# Task prompt:
Read the records and gather each line that includes "purple".

Scene change data
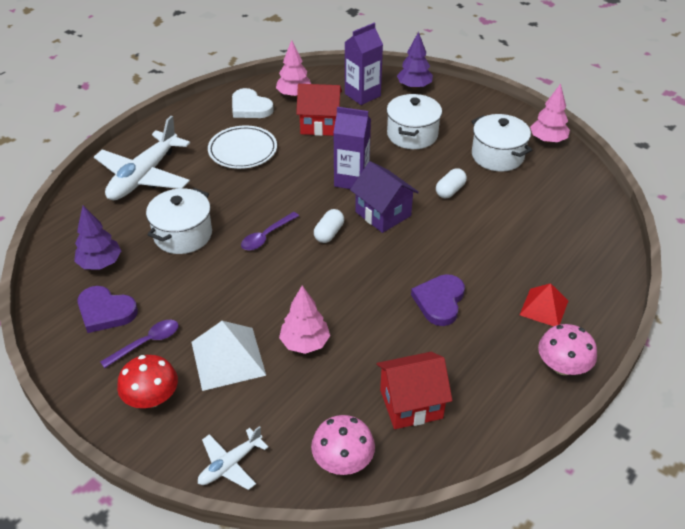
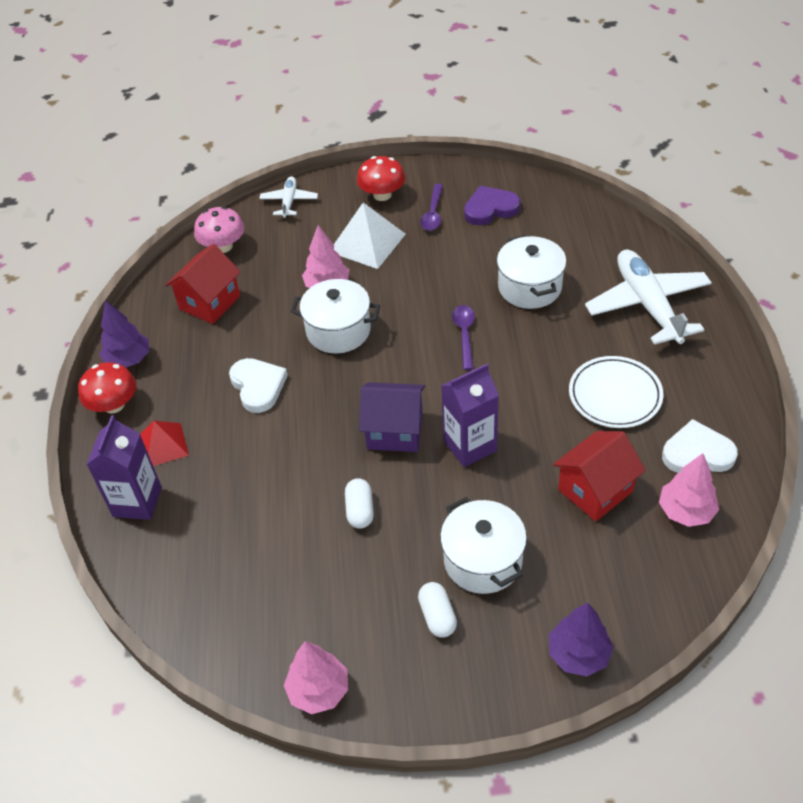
camera: 140 degrees right, 5 degrees up
(100, 263) = (549, 228): purple tree -> purple tree (128, 359)
(329, 233) = (418, 376): white capsule -> white capsule (437, 616)
(362, 95) = (616, 580): purple carton -> purple carton (137, 502)
(439, 301) = (258, 386): purple heart -> white heart
(497, 156) = (356, 607): white pot -> white pot (338, 330)
(562, 366) = (114, 405): pink mushroom -> red mushroom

# Completed task:
(100, 263) = (549, 228): purple tree -> purple tree (128, 359)
(362, 95) = (616, 580): purple carton -> purple carton (137, 502)
(439, 301) = (258, 386): purple heart -> white heart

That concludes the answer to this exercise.